Top of DATA TO USE

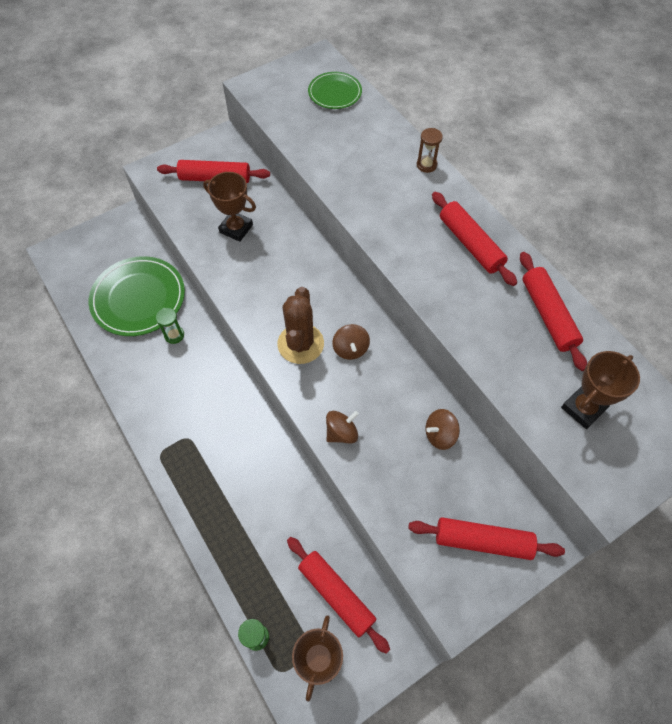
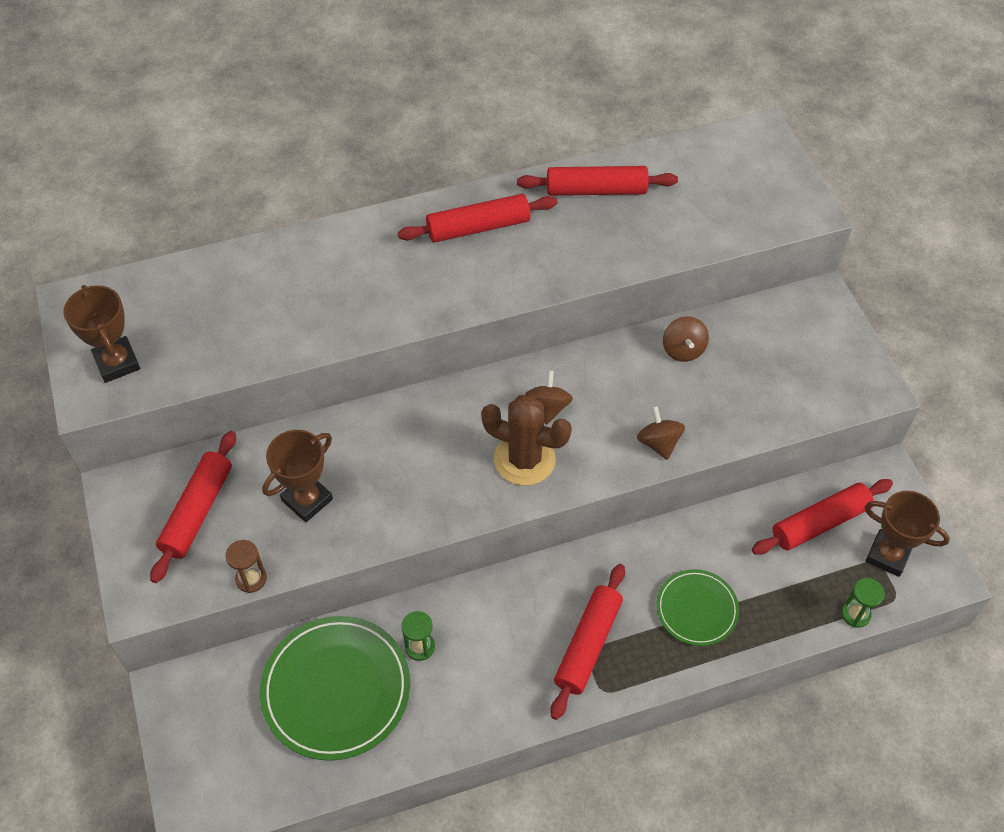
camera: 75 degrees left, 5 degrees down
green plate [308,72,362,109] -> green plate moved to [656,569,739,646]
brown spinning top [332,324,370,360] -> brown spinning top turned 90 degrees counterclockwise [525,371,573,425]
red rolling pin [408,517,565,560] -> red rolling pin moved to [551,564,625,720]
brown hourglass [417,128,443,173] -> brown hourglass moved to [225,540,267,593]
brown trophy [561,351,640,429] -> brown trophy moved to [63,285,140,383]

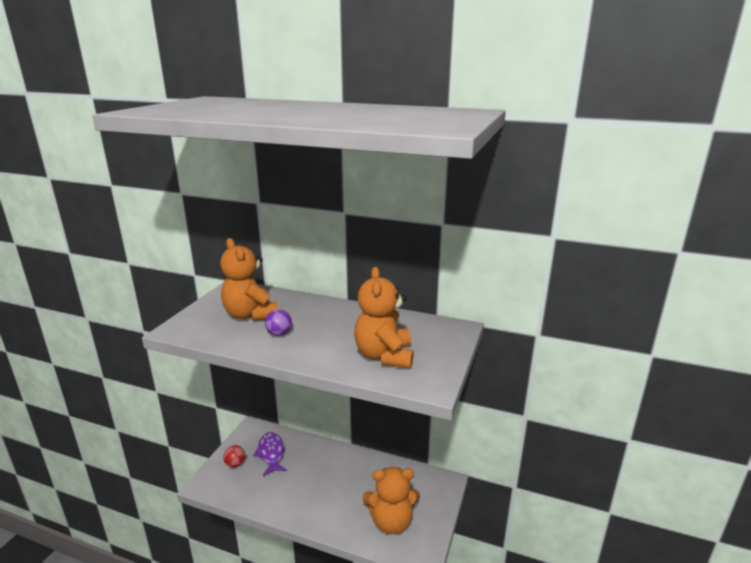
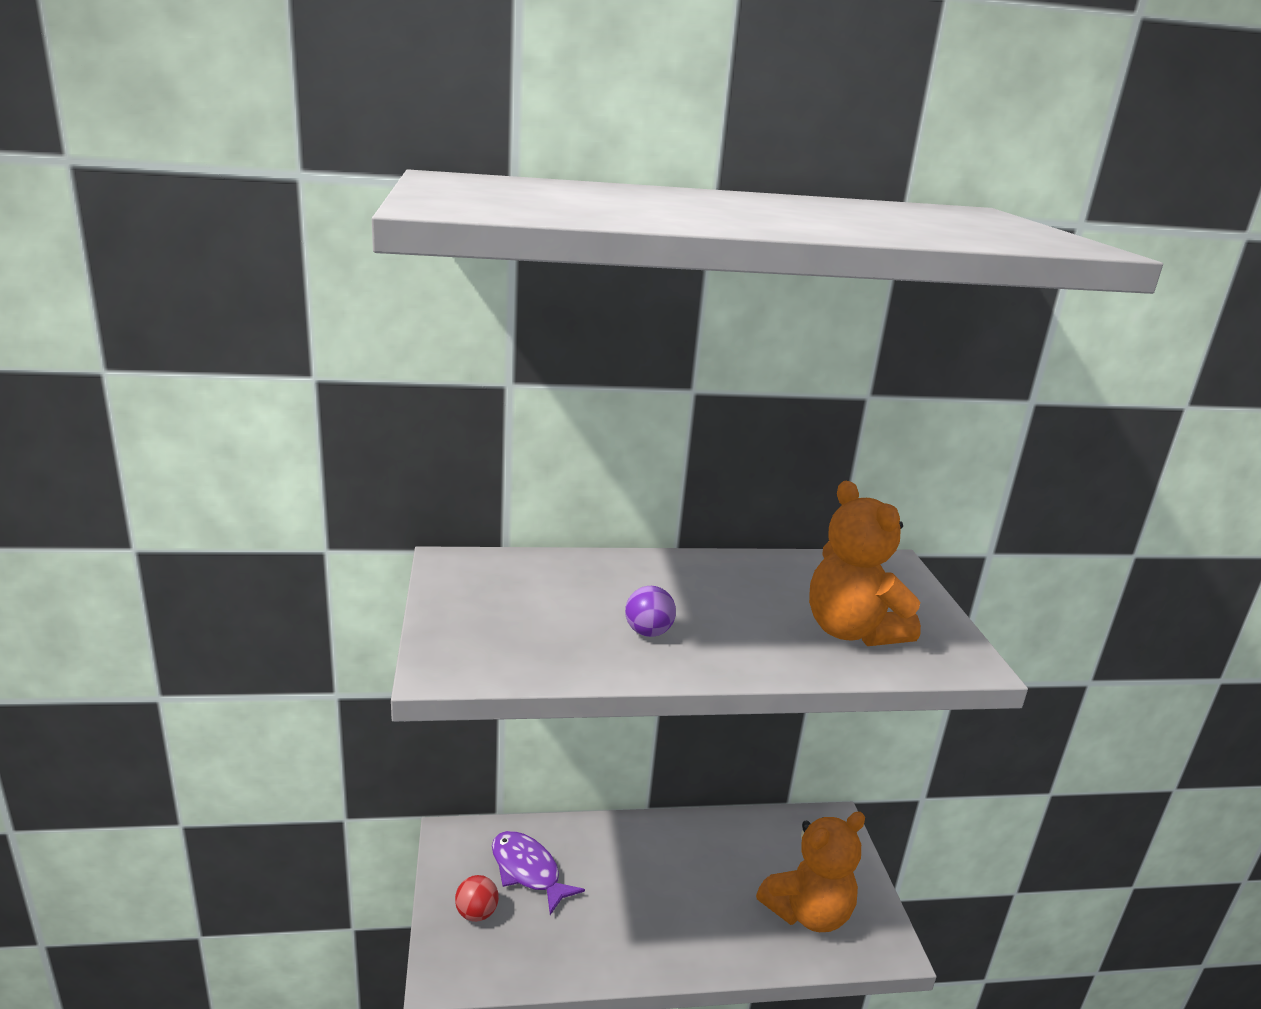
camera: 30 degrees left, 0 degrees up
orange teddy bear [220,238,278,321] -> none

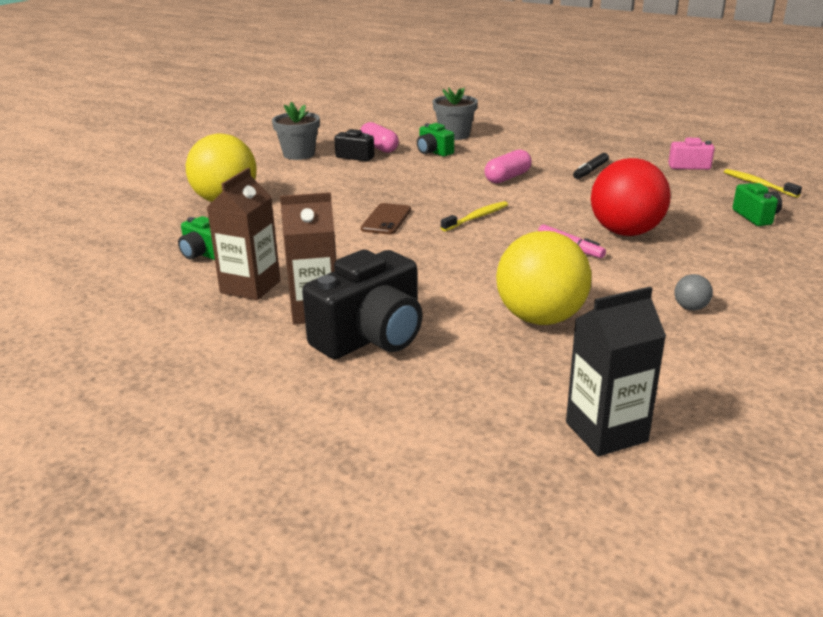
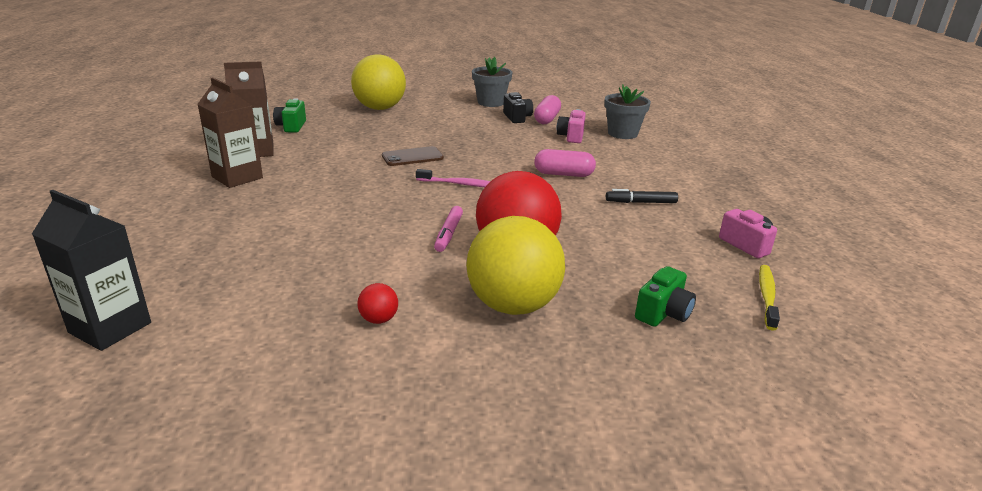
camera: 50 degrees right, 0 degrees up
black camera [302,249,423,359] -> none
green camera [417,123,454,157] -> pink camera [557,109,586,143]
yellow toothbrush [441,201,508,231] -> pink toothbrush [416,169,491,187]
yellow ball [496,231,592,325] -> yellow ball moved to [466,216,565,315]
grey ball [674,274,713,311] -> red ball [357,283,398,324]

Bottom of DATA TO USE

# BRIEF:
Output each line exactly as shown above; no pictures go in the copy.

# RESULT OF THE TASK:
camera: 75 degrees left, 5 degrees down
green plate [308,72,362,109] -> green plate moved to [656,569,739,646]
brown spinning top [332,324,370,360] -> brown spinning top turned 90 degrees counterclockwise [525,371,573,425]
red rolling pin [408,517,565,560] -> red rolling pin moved to [551,564,625,720]
brown hourglass [417,128,443,173] -> brown hourglass moved to [225,540,267,593]
brown trophy [561,351,640,429] -> brown trophy moved to [63,285,140,383]

camera: 30 degrees left, 0 degrees up
orange teddy bear [220,238,278,321] -> none

camera: 50 degrees right, 0 degrees up
black camera [302,249,423,359] -> none
green camera [417,123,454,157] -> pink camera [557,109,586,143]
yellow toothbrush [441,201,508,231] -> pink toothbrush [416,169,491,187]
yellow ball [496,231,592,325] -> yellow ball moved to [466,216,565,315]
grey ball [674,274,713,311] -> red ball [357,283,398,324]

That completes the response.